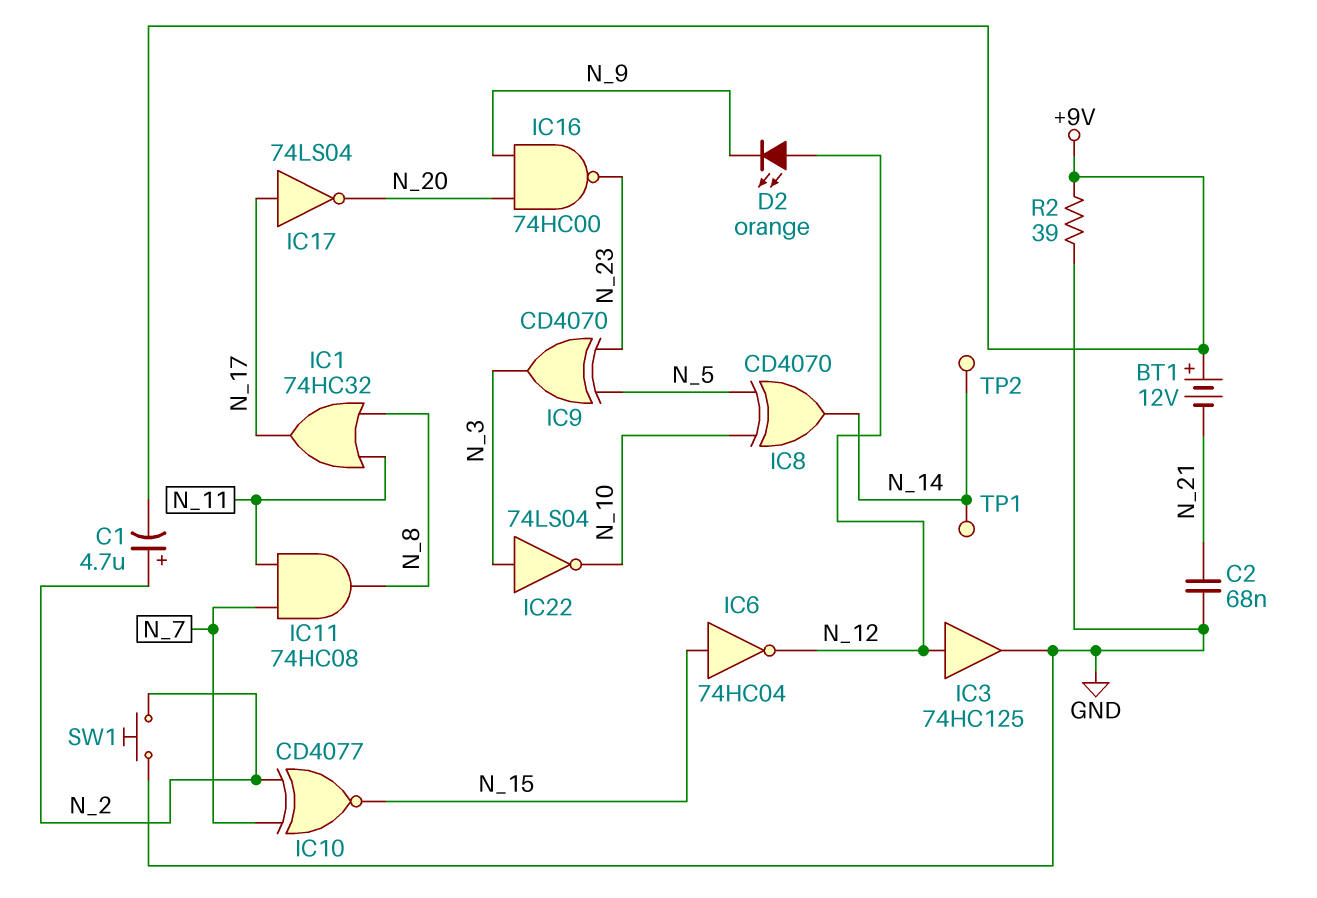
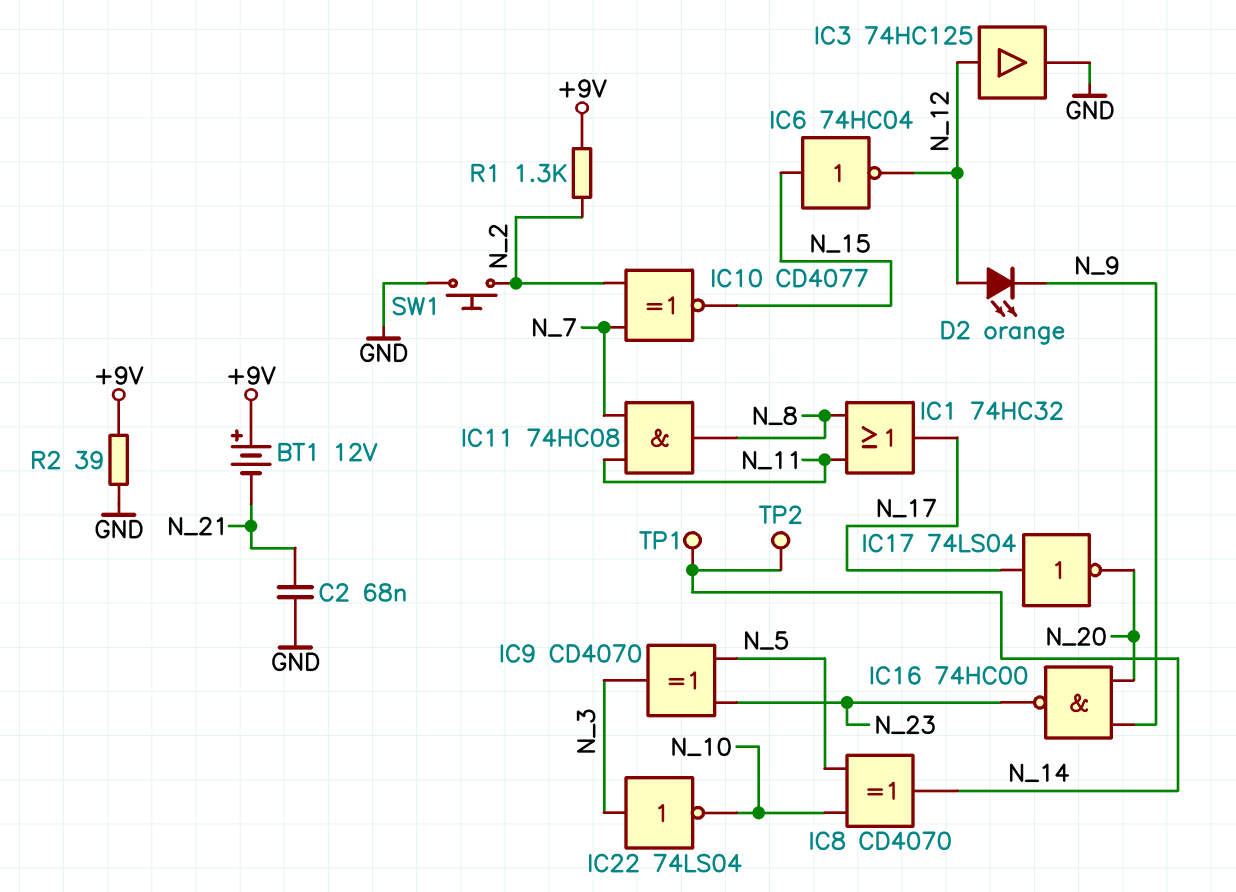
C1: 4.7uF (plus N_2, minus +9V) -> none
R1: none -> 1.3k (+9V, N_2)

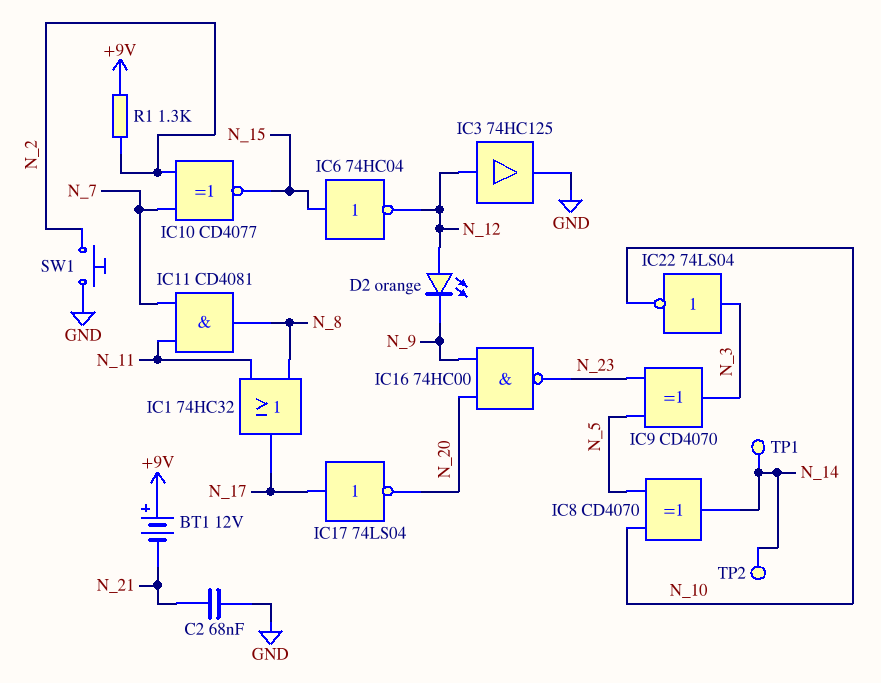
IC11: AND 74HC08 (in N_7, in N_11, out N_8) -> AND CD4081 (in N_7, in N_11, out N_8)
R2: 39 (+9V, GND) -> none

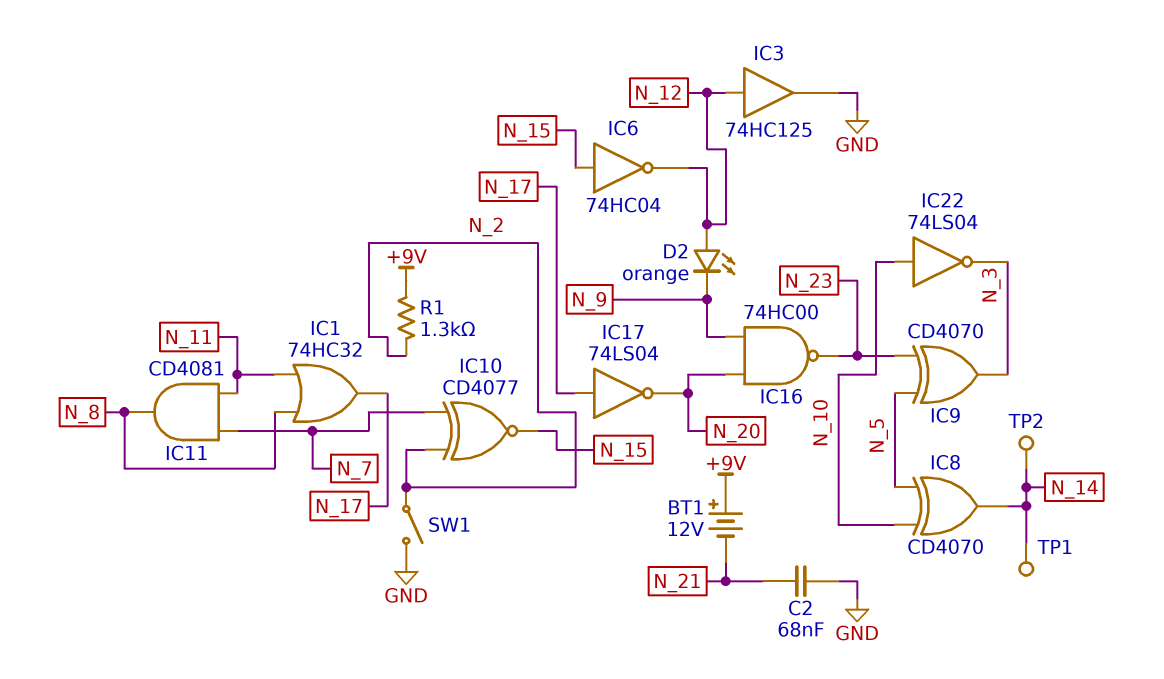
IC22: NOT 74LS04 (in N_3, out N_10) -> NOT 74LS04 (in N_10, out N_3)
SW1: button (GND, N_2) -> switch (GND, N_2)

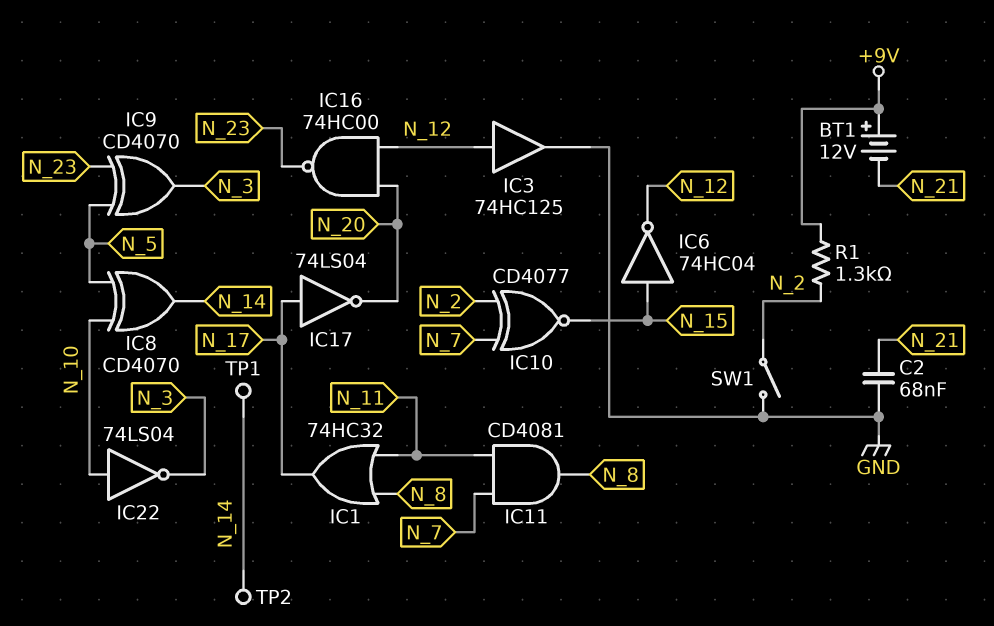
D2: LED orange (A N_12, K N_9) -> none
IC16: NAND 74HC00 (in N_9, in N_20, out N_23) -> NAND 74HC00 (in N_12, in N_20, out N_23)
———
▸ **PROBLEM DETAILS**: State how many lines in the listing contain the word "none", and write nothing besides that number.

▸ **SOLUTION FOR THIS EXERCISE**: 4